(Change detection outputs)

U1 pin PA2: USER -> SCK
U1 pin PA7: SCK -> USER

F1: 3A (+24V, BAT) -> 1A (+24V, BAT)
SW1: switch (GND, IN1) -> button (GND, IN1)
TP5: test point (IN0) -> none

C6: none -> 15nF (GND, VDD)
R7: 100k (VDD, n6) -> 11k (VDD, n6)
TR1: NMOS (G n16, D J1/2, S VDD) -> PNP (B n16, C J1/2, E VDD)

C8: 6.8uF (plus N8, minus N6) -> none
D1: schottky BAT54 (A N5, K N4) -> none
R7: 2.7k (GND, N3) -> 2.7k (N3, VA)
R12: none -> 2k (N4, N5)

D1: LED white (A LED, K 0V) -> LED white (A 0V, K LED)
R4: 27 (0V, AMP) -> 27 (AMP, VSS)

* **Your objective**
The response has to match the data exactly, line for line.

* **Your solution**
U1 pin PA2: USER -> SCK
U1 pin PA7: SCK -> USER

F1: 3A (+24V, BAT) -> 1A (+24V, BAT)
SW1: switch (GND, IN1) -> button (GND, IN1)
TP5: test point (IN0) -> none

C6: none -> 15nF (GND, VDD)
R7: 100k (VDD, n6) -> 11k (VDD, n6)
TR1: NMOS (G n16, D J1/2, S VDD) -> PNP (B n16, C J1/2, E VDD)

C8: 6.8uF (plus N8, minus N6) -> none
D1: schottky BAT54 (A N5, K N4) -> none
R7: 2.7k (GND, N3) -> 2.7k (N3, VA)
R12: none -> 2k (N4, N5)

D1: LED white (A LED, K 0V) -> LED white (A 0V, K LED)
R4: 27 (0V, AMP) -> 27 (AMP, VSS)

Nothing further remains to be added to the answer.